» **DIRECTIONS**:
Please copy each line of the records below that holds the word "none".

» **PROVIDED RECORDS**:
######

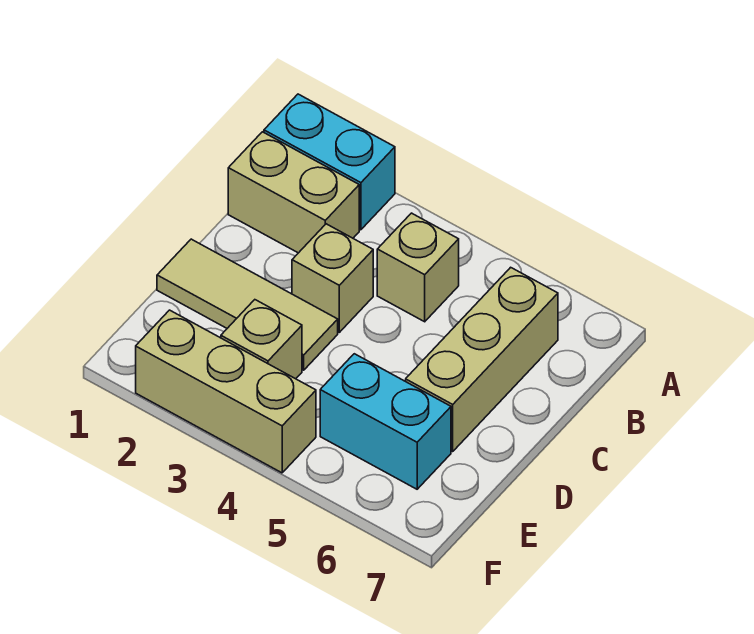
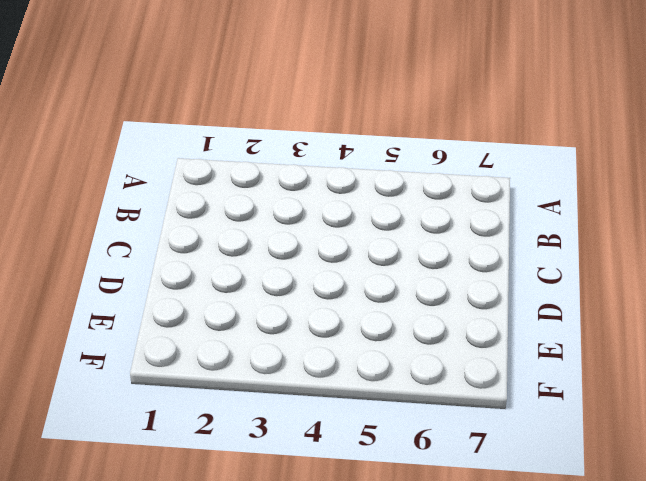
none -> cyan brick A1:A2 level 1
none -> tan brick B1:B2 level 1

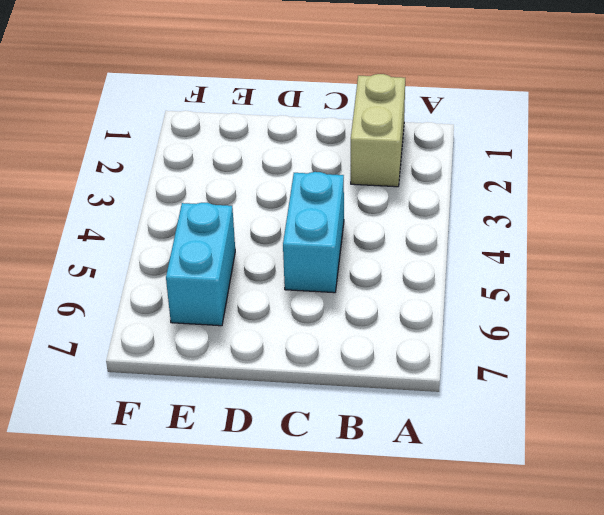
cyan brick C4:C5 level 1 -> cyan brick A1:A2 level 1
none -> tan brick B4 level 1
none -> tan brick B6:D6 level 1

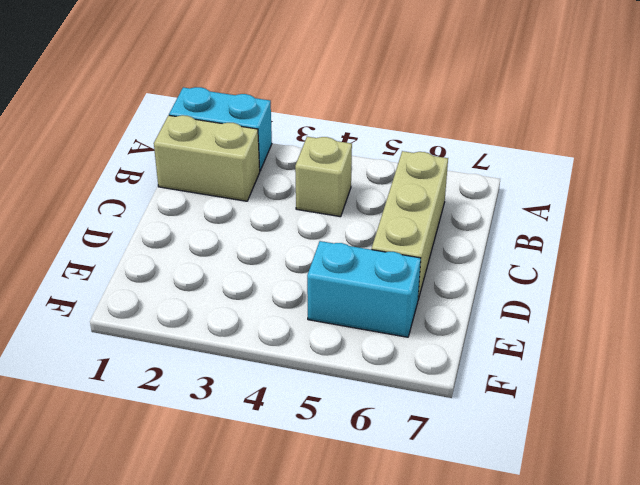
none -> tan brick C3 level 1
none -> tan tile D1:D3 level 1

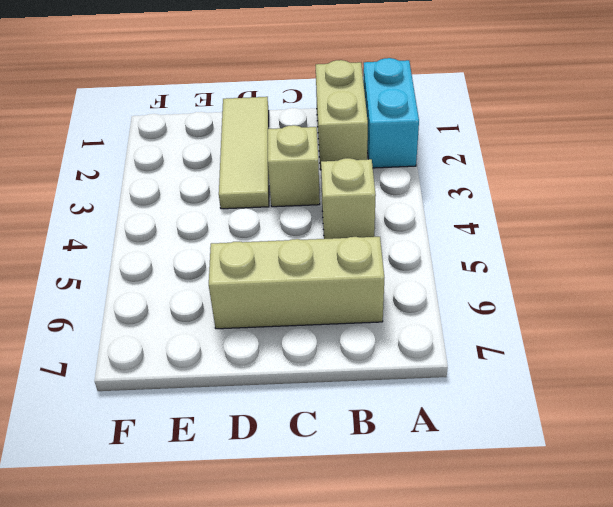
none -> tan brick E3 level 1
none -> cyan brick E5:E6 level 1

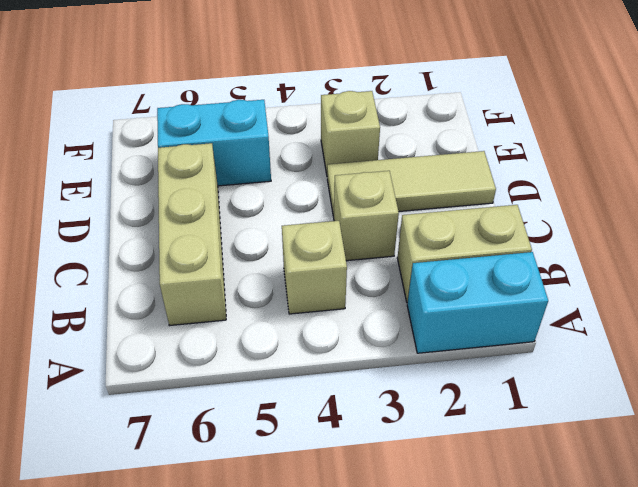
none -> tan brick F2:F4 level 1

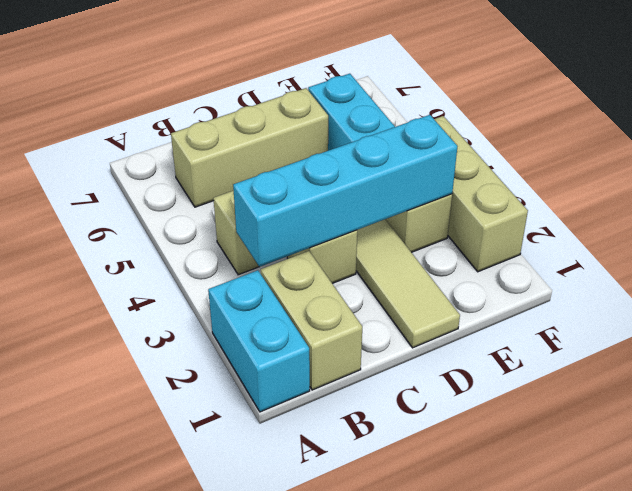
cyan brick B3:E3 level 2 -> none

######

» **EXERCISE ANSWER**:
none -> cyan brick A1:A2 level 1
none -> tan brick B1:B2 level 1
none -> tan brick B4 level 1
none -> tan brick B6:D6 level 1
none -> tan brick C3 level 1
none -> tan tile D1:D3 level 1
none -> tan brick E3 level 1
none -> cyan brick E5:E6 level 1
none -> tan brick F2:F4 level 1
cyan brick B3:E3 level 2 -> none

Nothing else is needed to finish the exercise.